### What the task requires
Exclude images, then output the remaining data verbatim.

(Entries taken from a collection)

———

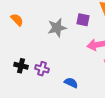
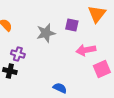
purple cross: (42, 69) -> (18, 54), moved

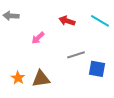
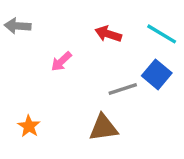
blue square: (97, 69) -> (157, 74), moved, turned 30
brown triangle: (41, 79) -> (103, 128), moved

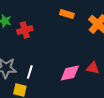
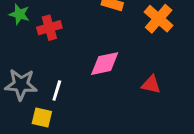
pink diamond: (70, 73) -> (105, 64), moved

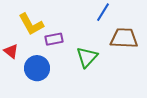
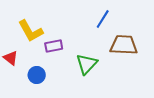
blue circle: (37, 68) -> (37, 75), size x0.7

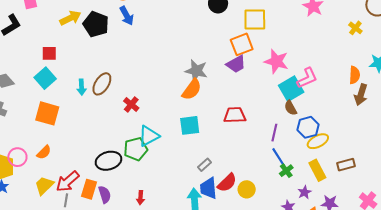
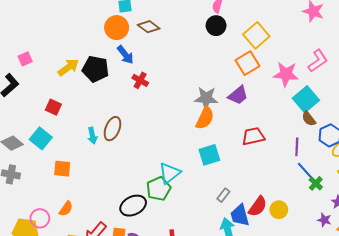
yellow square: (255, 19) -> (256, 35), turned -30
red square: (49, 53) -> (53, 107), turned 35
purple trapezoid: (236, 64) -> (238, 95), moved
cyan square: (45, 78) -> (41, 138), moved
pink L-shape: (307, 78) -> (318, 61), moved
red cross: (131, 104) -> (140, 80), moved
orange square: (47, 113) -> (62, 169), size x0.7
gray rectangle: (204, 165) -> (223, 195), moved

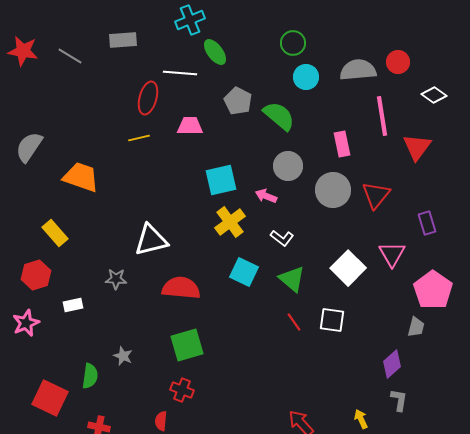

———

### Response
purple cross: (42, 69) -> (18, 54), moved

blue square: (97, 69) -> (157, 74), moved, turned 30
brown triangle: (41, 79) -> (103, 128), moved

pink diamond: (70, 73) -> (105, 64), moved

blue circle: (37, 68) -> (37, 75), size x0.7

yellow square: (255, 19) -> (256, 35), turned -30
red square: (49, 53) -> (53, 107), turned 35
purple trapezoid: (236, 64) -> (238, 95), moved
cyan square: (45, 78) -> (41, 138), moved
pink L-shape: (307, 78) -> (318, 61), moved
red cross: (131, 104) -> (140, 80), moved
orange square: (47, 113) -> (62, 169), size x0.7
gray rectangle: (204, 165) -> (223, 195), moved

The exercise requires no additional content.